#### Exercise description:
Each record that follows is to be output in full, precisely as written.

#### Records supplied:
■ ■ ■ ■ ■ ■ ■

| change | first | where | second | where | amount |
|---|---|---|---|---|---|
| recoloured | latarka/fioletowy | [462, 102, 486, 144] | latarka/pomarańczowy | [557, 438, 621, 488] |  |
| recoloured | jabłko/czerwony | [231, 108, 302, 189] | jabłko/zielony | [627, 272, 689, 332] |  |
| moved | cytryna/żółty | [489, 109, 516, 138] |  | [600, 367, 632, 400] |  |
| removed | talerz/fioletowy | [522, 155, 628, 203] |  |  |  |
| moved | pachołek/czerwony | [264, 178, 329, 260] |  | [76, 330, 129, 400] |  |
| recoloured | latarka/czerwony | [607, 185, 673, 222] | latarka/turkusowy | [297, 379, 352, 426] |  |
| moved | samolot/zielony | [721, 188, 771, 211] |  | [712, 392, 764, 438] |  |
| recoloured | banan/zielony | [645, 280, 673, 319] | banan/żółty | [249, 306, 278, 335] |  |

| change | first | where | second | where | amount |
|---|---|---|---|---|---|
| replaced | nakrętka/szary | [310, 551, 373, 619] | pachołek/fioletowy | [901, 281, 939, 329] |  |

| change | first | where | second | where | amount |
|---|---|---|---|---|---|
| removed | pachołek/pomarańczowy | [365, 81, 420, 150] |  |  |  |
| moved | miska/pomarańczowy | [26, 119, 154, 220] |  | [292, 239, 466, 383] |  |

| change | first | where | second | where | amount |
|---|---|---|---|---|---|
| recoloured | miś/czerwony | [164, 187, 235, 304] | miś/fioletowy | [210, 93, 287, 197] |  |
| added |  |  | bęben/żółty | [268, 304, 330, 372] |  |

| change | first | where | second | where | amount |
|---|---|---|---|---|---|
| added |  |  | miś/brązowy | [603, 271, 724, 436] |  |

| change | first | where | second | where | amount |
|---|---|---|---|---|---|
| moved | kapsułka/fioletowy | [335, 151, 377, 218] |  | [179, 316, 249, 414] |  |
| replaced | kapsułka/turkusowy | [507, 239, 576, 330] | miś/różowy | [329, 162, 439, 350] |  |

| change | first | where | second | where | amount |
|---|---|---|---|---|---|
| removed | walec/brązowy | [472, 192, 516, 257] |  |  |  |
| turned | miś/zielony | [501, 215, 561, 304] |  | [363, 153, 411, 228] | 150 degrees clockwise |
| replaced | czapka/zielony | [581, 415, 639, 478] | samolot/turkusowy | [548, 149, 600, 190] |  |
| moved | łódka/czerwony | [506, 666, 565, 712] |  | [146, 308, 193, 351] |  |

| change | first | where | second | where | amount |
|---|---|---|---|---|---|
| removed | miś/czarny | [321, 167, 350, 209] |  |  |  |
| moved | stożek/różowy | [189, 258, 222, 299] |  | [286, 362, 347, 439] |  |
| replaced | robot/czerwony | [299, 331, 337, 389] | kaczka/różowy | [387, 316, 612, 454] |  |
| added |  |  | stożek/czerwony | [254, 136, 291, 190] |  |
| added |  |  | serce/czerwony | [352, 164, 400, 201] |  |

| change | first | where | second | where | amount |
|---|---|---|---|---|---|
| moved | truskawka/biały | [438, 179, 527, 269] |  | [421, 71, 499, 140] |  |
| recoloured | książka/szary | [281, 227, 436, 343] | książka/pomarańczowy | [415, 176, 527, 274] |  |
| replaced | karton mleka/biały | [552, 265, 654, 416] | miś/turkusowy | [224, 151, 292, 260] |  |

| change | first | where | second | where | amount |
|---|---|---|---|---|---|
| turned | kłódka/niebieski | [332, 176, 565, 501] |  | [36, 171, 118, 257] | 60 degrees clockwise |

■ ■ ■ ■ ■ ■ ■

#### Exercise solution:
| change | first | where | second | where | amount |
|---|---|---|---|---|---|
| recoloured | latarka/fioletowy | [462, 102, 486, 144] | latarka/pomarańczowy | [557, 438, 621, 488] |  |
| recoloured | jabłko/czerwony | [231, 108, 302, 189] | jabłko/zielony | [627, 272, 689, 332] |  |
| moved | cytryna/żółty | [489, 109, 516, 138] |  | [600, 367, 632, 400] |  |
| removed | talerz/fioletowy | [522, 155, 628, 203] |  |  |  |
| moved | pachołek/czerwony | [264, 178, 329, 260] |  | [76, 330, 129, 400] |  |
| recoloured | latarka/czerwony | [607, 185, 673, 222] | latarka/turkusowy | [297, 379, 352, 426] |  |
| moved | samolot/zielony | [721, 188, 771, 211] |  | [712, 392, 764, 438] |  |
| recoloured | banan/zielony | [645, 280, 673, 319] | banan/żółty | [249, 306, 278, 335] |  |

| change | first | where | second | where | amount |
|---|---|---|---|---|---|
| replaced | nakrętka/szary | [310, 551, 373, 619] | pachołek/fioletowy | [901, 281, 939, 329] |  |

| change | first | where | second | where | amount |
|---|---|---|---|---|---|
| removed | pachołek/pomarańczowy | [365, 81, 420, 150] |  |  |  |
| moved | miska/pomarańczowy | [26, 119, 154, 220] |  | [292, 239, 466, 383] |  |

| change | first | where | second | where | amount |
|---|---|---|---|---|---|
| recoloured | miś/czerwony | [164, 187, 235, 304] | miś/fioletowy | [210, 93, 287, 197] |  |
| added |  |  | bęben/żółty | [268, 304, 330, 372] |  |

| change | first | where | second | where | amount |
|---|---|---|---|---|---|
| added |  |  | miś/brązowy | [603, 271, 724, 436] |  |

| change | first | where | second | where | amount |
|---|---|---|---|---|---|
| moved | kapsułka/fioletowy | [335, 151, 377, 218] |  | [179, 316, 249, 414] |  |
| replaced | kapsułka/turkusowy | [507, 239, 576, 330] | miś/różowy | [329, 162, 439, 350] |  |

| change | first | where | second | where | amount |
|---|---|---|---|---|---|
| removed | walec/brązowy | [472, 192, 516, 257] |  |  |  |
| turned | miś/zielony | [501, 215, 561, 304] |  | [363, 153, 411, 228] | 150 degrees clockwise |
| replaced | czapka/zielony | [581, 415, 639, 478] | samolot/turkusowy | [548, 149, 600, 190] |  |
| moved | łódka/czerwony | [506, 666, 565, 712] |  | [146, 308, 193, 351] |  |

| change | first | where | second | where | amount |
|---|---|---|---|---|---|
| removed | miś/czarny | [321, 167, 350, 209] |  |  |  |
| moved | stożek/różowy | [189, 258, 222, 299] |  | [286, 362, 347, 439] |  |
| replaced | robot/czerwony | [299, 331, 337, 389] | kaczka/różowy | [387, 316, 612, 454] |  |
| added |  |  | stożek/czerwony | [254, 136, 291, 190] |  |
| added |  |  | serce/czerwony | [352, 164, 400, 201] |  |

| change | first | where | second | where | amount |
|---|---|---|---|---|---|
| moved | truskawka/biały | [438, 179, 527, 269] |  | [421, 71, 499, 140] |  |
| recoloured | książka/szary | [281, 227, 436, 343] | książka/pomarańczowy | [415, 176, 527, 274] |  |
| replaced | karton mleka/biały | [552, 265, 654, 416] | miś/turkusowy | [224, 151, 292, 260] |  |

| change | first | where | second | where | amount |
|---|---|---|---|---|---|
| turned | kłódka/niebieski | [332, 176, 565, 501] |  | [36, 171, 118, 257] | 60 degrees clockwise |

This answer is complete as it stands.